Your task: In the listing below, find the line with "cyan line: (61, 48) -> (108, 79), moved" and the line with "cyan cross: (545, 1020) -> (670, 1178), moved", then return them and every line between them exactly, minus the pictures.

Available data:

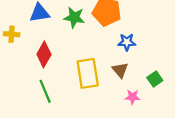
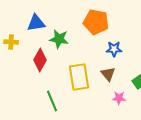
green star: (74, 17) -> (59, 39), moved
green line: (45, 91) -> (52, 101), moved

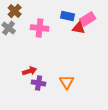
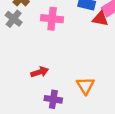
purple cross: (39, 83) -> (53, 99), moved

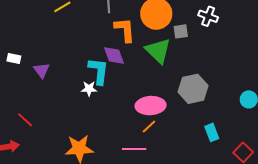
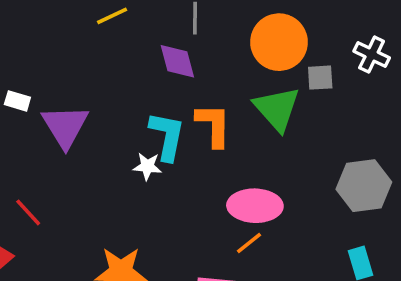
orange L-shape: (125, 30) -> (214, 125), moved
purple diamond: (114, 55) -> (177, 61), moved
purple triangle: (42, 70) -> (65, 126), size x1.6
gray hexagon: (193, 89) -> (364, 186), moved

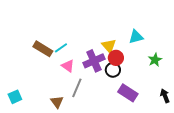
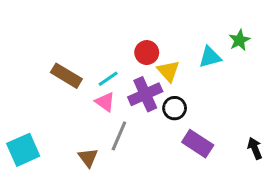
cyan line: (61, 48) -> (108, 79), moved
red circle: (116, 58) -> (147, 53), moved
green star: (155, 60) -> (239, 40), moved
cyan square: (15, 97) -> (23, 150), size x1.5

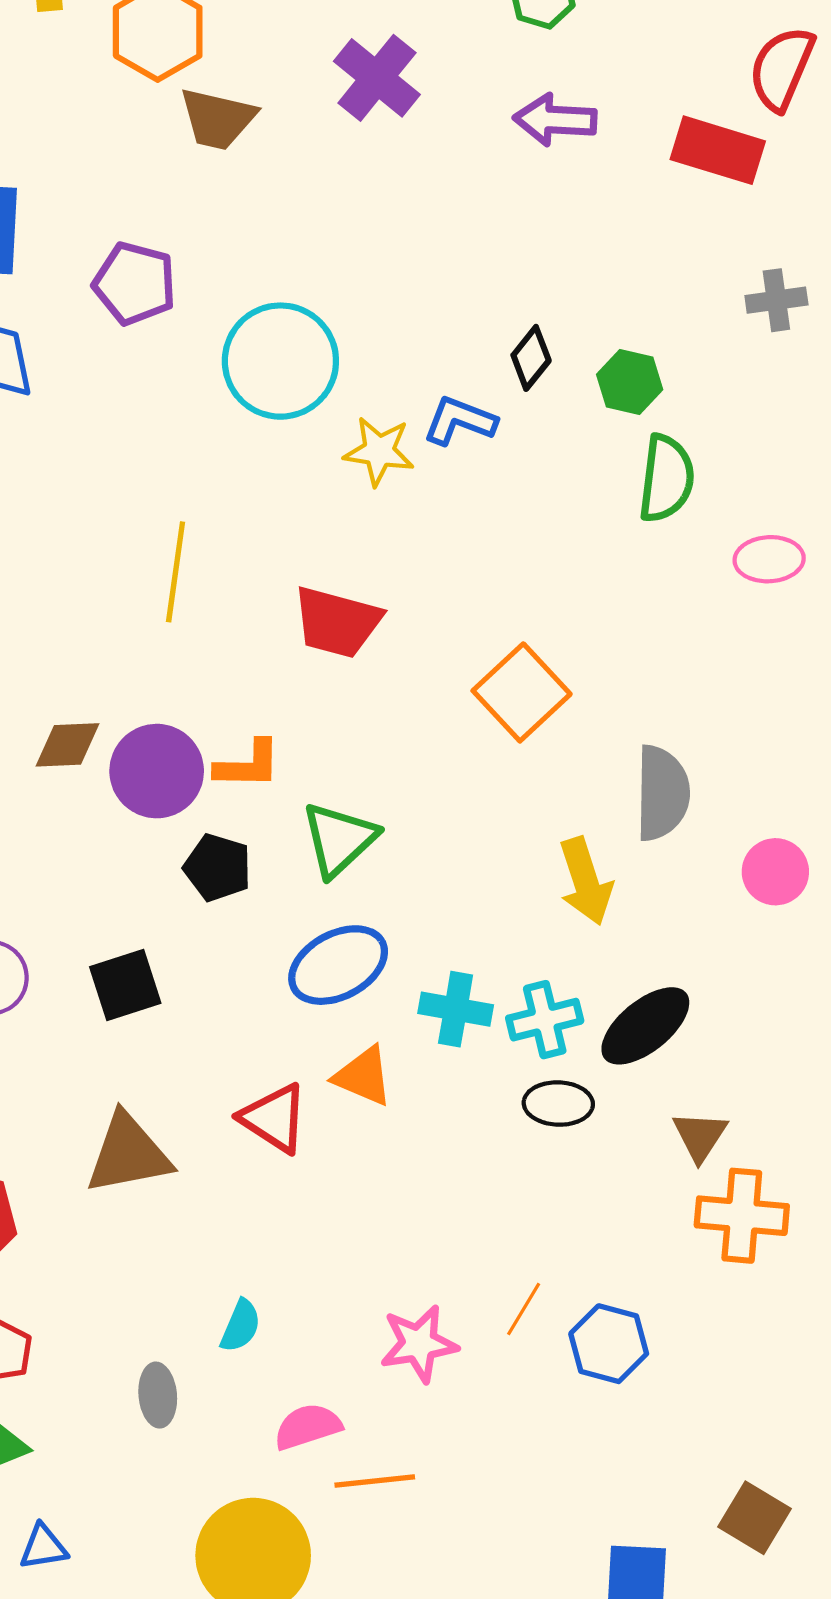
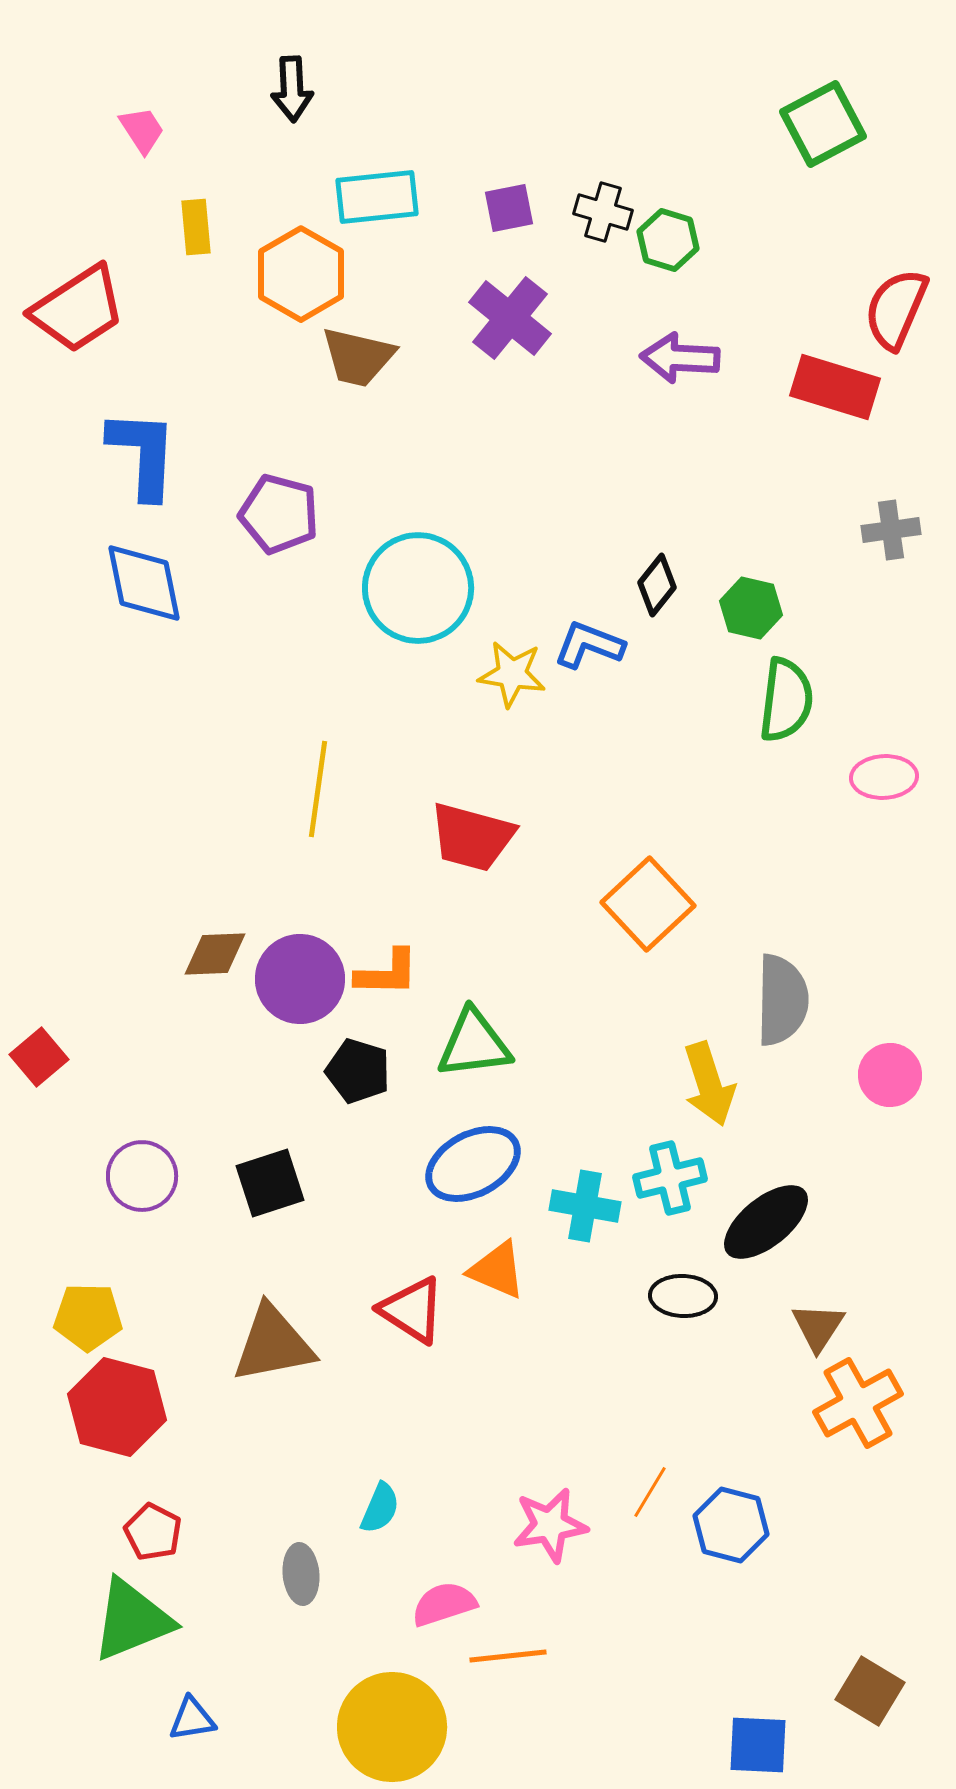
green triangle: (339, 839) -> (474, 1044), turned 36
cyan cross: (545, 1020) -> (670, 1178), moved
orange cross: (742, 1216) -> (858, 1403), turned -34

Answer below:
cyan line: (61, 48) -> (108, 79), moved
red circle: (116, 58) -> (147, 53), moved
green star: (155, 60) -> (239, 40), moved
cyan square: (15, 97) -> (23, 150), size x1.5

green triangle: (339, 839) -> (474, 1044), turned 36
cyan cross: (545, 1020) -> (670, 1178), moved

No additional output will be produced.